What you need to do: Unless a line falls after the one with "60 degrees counterclockwise |", retype it exactly from the records below; leave out all pictures.

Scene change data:

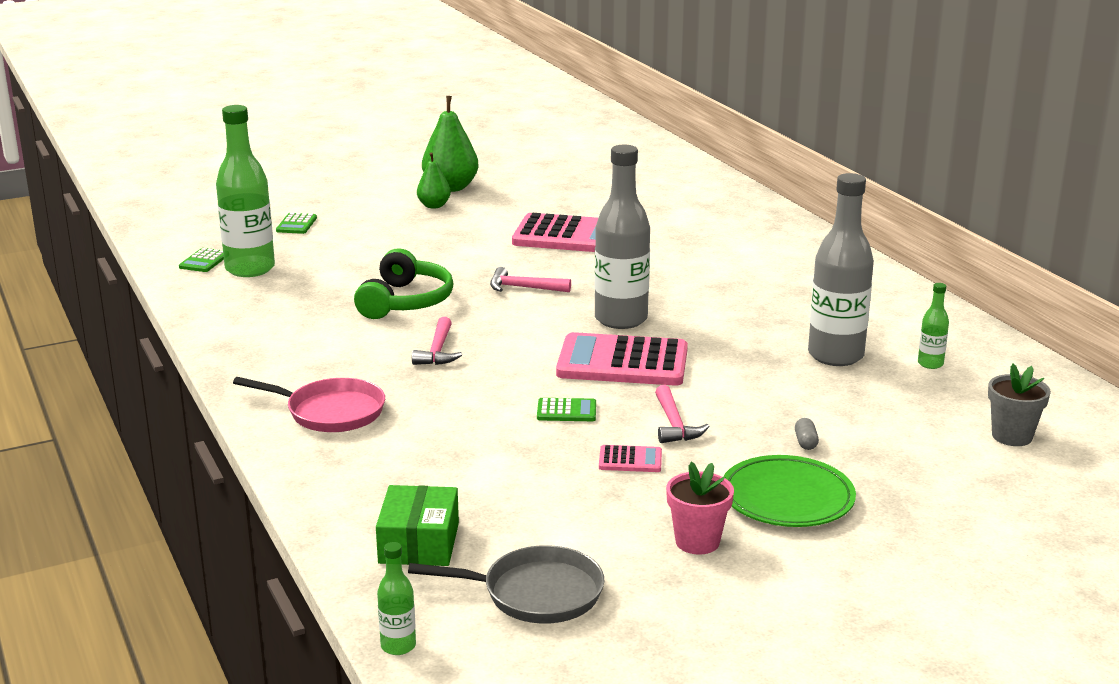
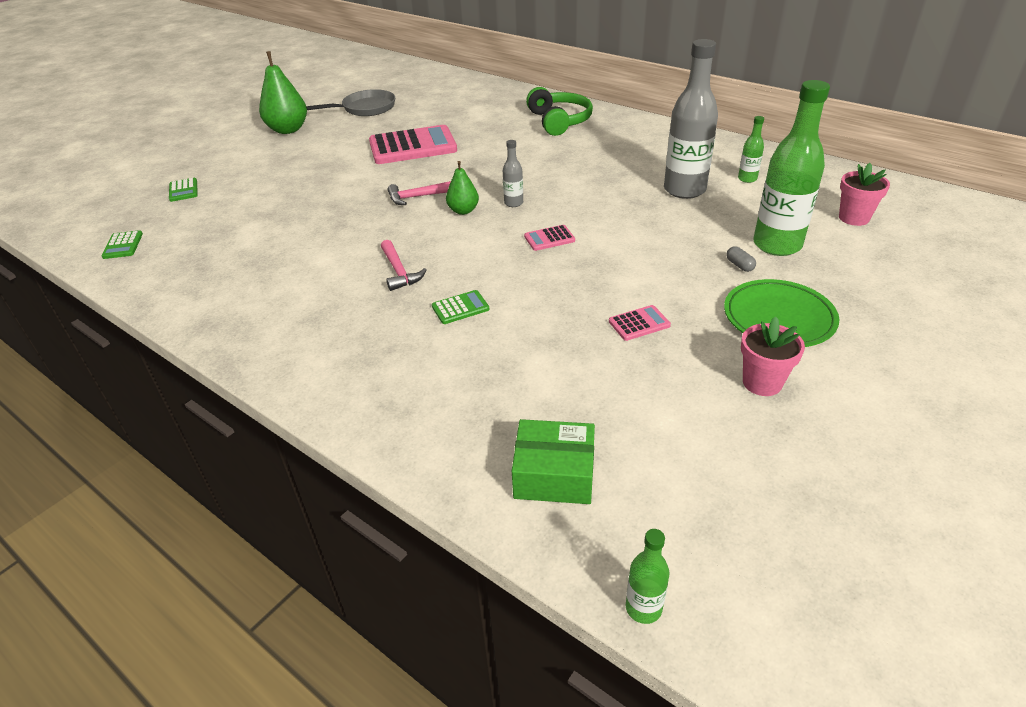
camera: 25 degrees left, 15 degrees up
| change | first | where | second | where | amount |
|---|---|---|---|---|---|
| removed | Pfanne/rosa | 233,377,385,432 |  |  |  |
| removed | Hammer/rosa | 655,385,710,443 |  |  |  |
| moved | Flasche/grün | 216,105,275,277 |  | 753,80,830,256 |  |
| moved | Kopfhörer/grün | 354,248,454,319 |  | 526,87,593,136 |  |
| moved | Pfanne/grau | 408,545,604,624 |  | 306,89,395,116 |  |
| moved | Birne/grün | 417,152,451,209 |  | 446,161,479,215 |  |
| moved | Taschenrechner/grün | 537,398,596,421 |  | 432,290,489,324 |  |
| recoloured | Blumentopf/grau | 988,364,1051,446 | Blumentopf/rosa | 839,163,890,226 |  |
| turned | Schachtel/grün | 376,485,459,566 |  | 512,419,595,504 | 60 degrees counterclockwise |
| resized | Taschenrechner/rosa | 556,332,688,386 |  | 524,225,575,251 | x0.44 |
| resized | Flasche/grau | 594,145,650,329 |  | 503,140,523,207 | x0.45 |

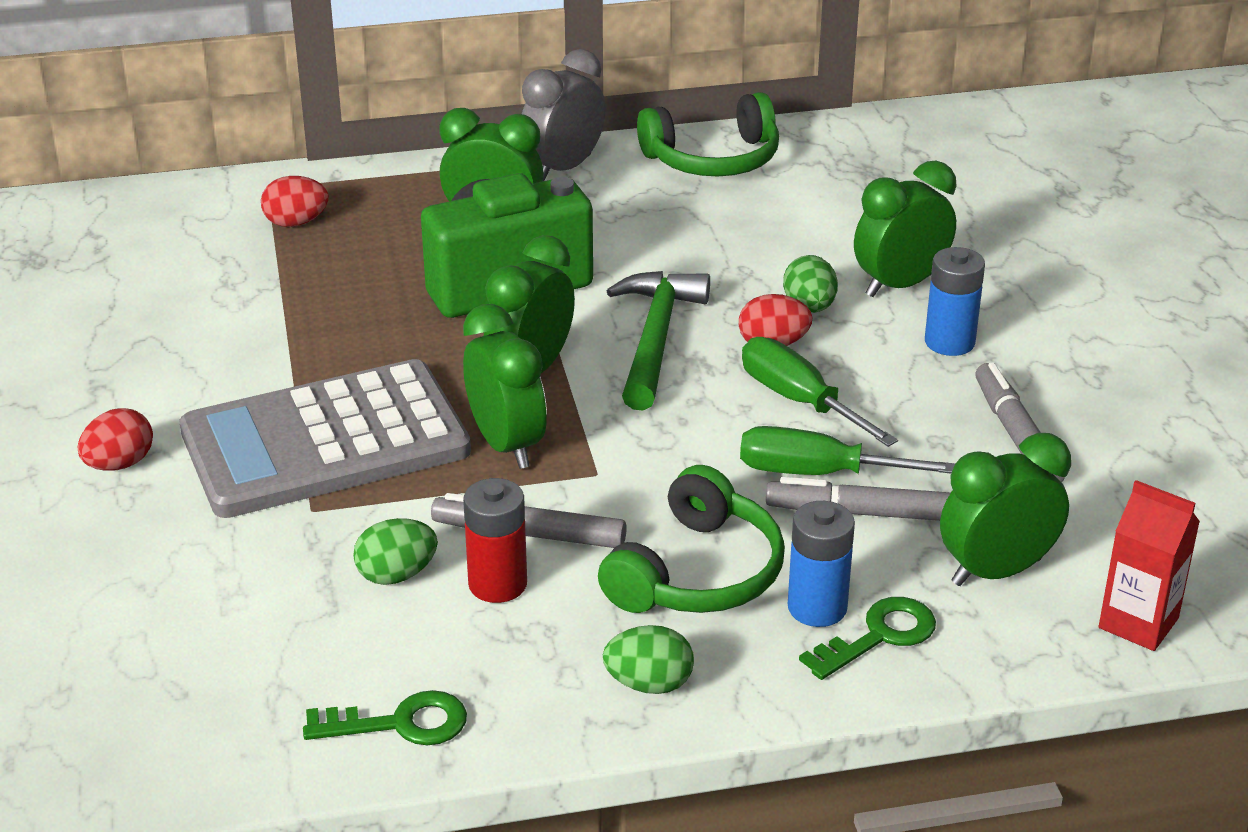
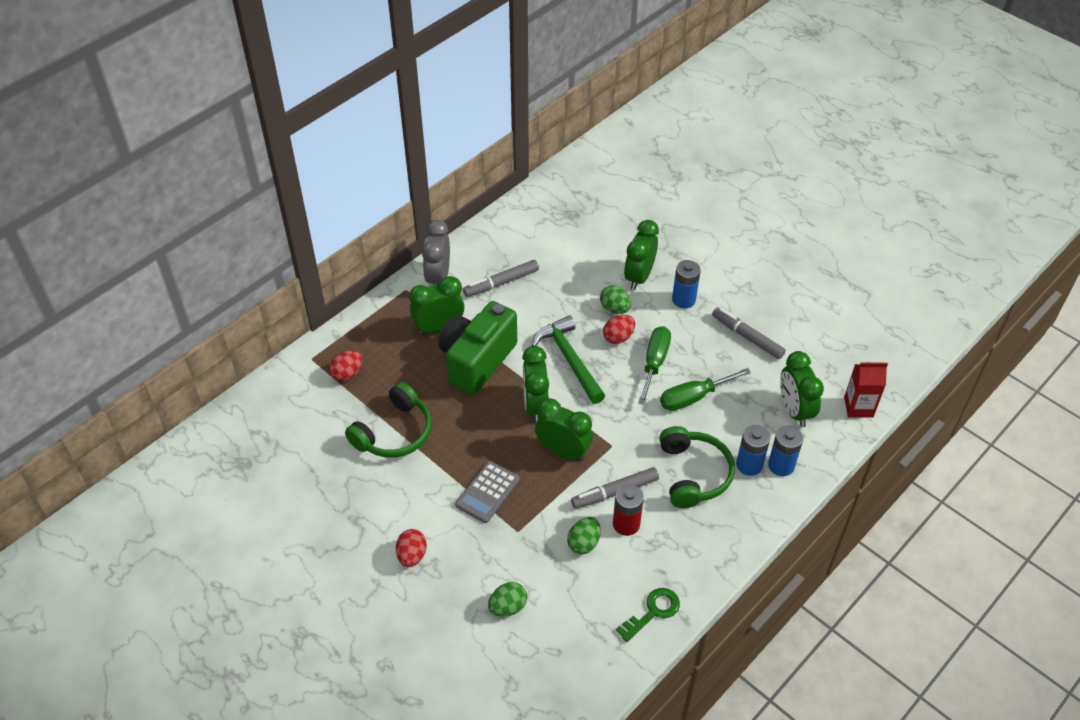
camera: 35 degrees left, 15 degrees up
| change | first | where | second | where | amount |
|---|---|---|---|---|---|
| moved | Ei/grün | 603,625,694,694 |  | 488,582,527,616 |  |
| moved | Kopfhörer/grün | 637,92,779,176 |  | 345,382,432,458 |  |
| moved | Filzstift/grau | 766,477,951,521 |  | 463,260,539,297 |  |
| replaced | Schlüssel/grün | 799,597,936,680 | Batterie/blau | 768,426,803,476 |  |
| turned | Schraubenzieher/grün | 742,337,898,447 |  | 638,326,671,405 | 90 degrees clockwise |
| turned | Wecker/grün | 940,433,1071,586 |  | 780,351,824,427 | 45 degrees counterclockwise |
| resized | Taschenrechner/grau | 180,359,471,518 |  | 455,461,520,523 | x0.48 |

Response to the task:
camera: 25 degrees left, 15 degrees up
| change | first | where | second | where | amount |
|---|---|---|---|---|---|
| removed | Pfanne/rosa | 233,377,385,432 |  |  |  |
| removed | Hammer/rosa | 655,385,710,443 |  |  |  |
| moved | Flasche/grün | 216,105,275,277 |  | 753,80,830,256 |  |
| moved | Kopfhörer/grün | 354,248,454,319 |  | 526,87,593,136 |  |
| moved | Pfanne/grau | 408,545,604,624 |  | 306,89,395,116 |  |
| moved | Birne/grün | 417,152,451,209 |  | 446,161,479,215 |  |
| moved | Taschenrechner/grün | 537,398,596,421 |  | 432,290,489,324 |  |
| recoloured | Blumentopf/grau | 988,364,1051,446 | Blumentopf/rosa | 839,163,890,226 |  |
| turned | Schachtel/grün | 376,485,459,566 |  | 512,419,595,504 | 60 degrees counterclockwise |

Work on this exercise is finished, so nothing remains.